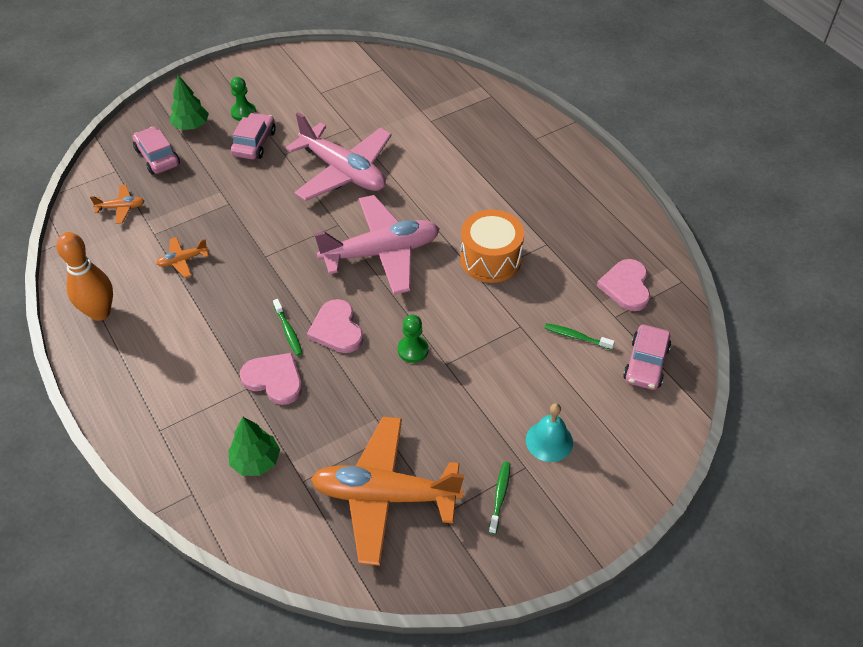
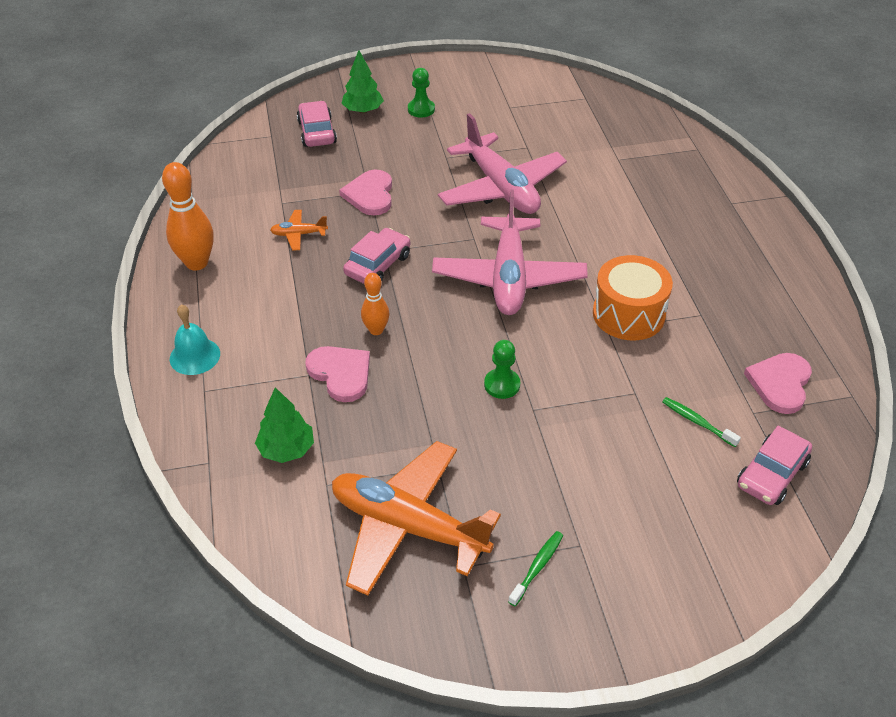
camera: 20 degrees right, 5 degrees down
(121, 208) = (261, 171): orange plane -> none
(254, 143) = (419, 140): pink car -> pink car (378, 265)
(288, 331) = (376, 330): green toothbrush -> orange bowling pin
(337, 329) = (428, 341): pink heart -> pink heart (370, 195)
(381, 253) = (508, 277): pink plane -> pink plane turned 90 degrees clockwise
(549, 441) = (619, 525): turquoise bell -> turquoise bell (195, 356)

_ _ _ _

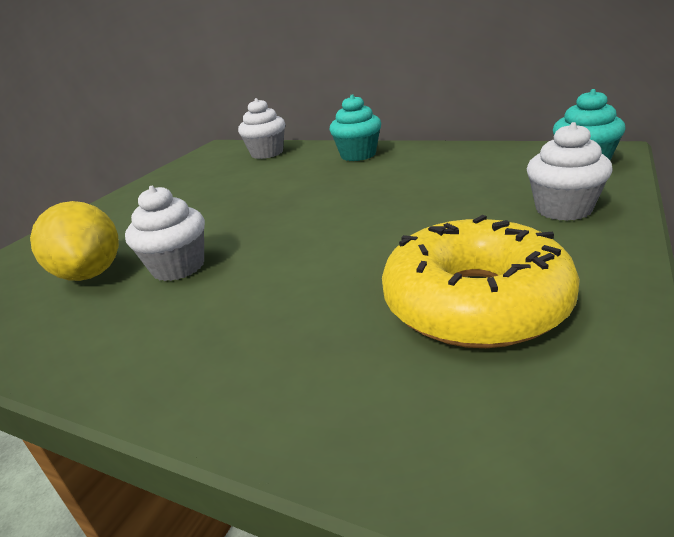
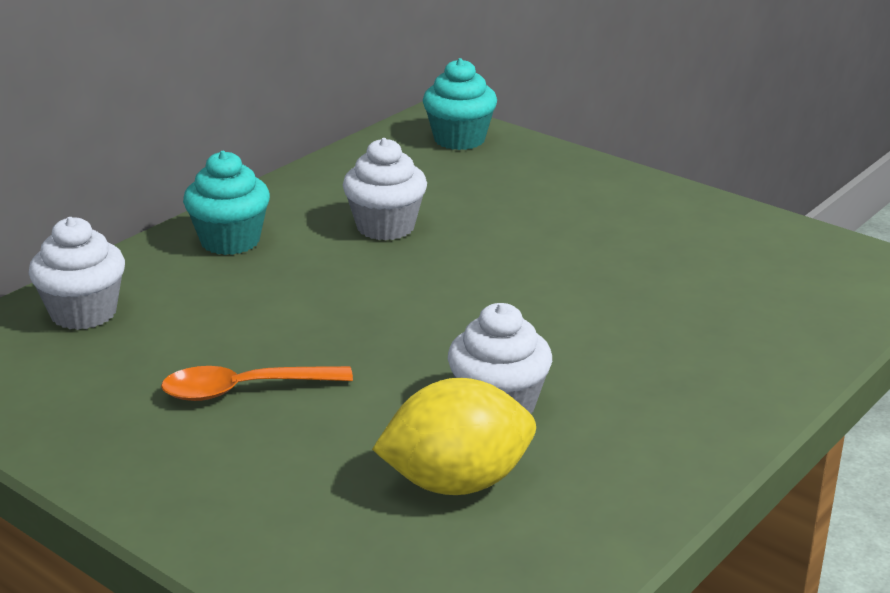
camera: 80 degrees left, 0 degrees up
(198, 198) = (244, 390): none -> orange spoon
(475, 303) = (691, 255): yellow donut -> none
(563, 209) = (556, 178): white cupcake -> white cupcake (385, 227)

_ _ _ _

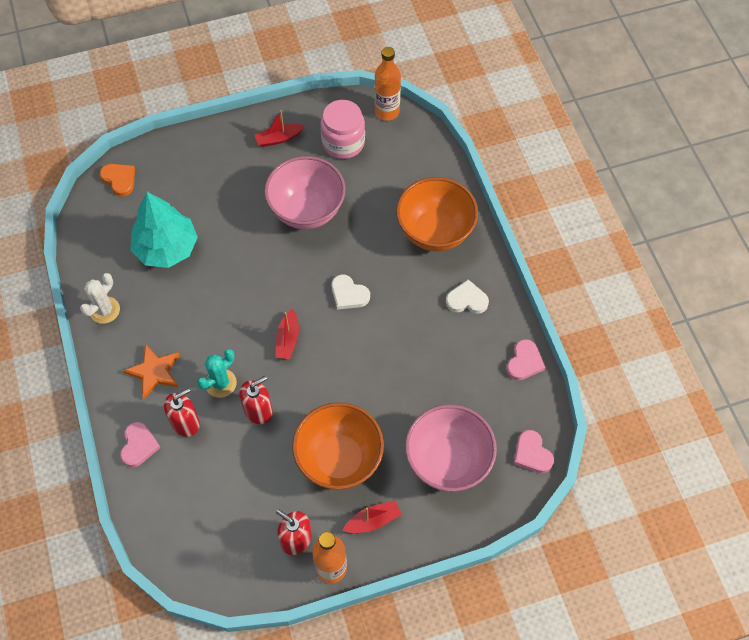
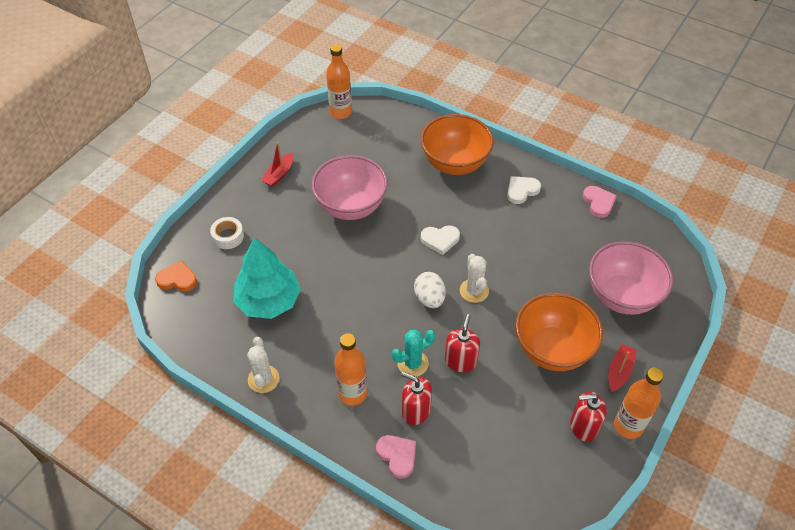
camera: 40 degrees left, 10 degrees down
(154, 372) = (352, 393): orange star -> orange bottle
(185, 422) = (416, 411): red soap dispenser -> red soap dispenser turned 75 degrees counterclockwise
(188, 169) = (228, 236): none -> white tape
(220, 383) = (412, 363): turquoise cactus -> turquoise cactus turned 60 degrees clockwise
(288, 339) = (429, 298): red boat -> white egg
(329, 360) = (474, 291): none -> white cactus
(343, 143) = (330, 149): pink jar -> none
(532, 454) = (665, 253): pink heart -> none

_ _ _ _

**Exercise objective**
Report how many lines in this data include the string "white", and nothing else.

**Exercise solution**
4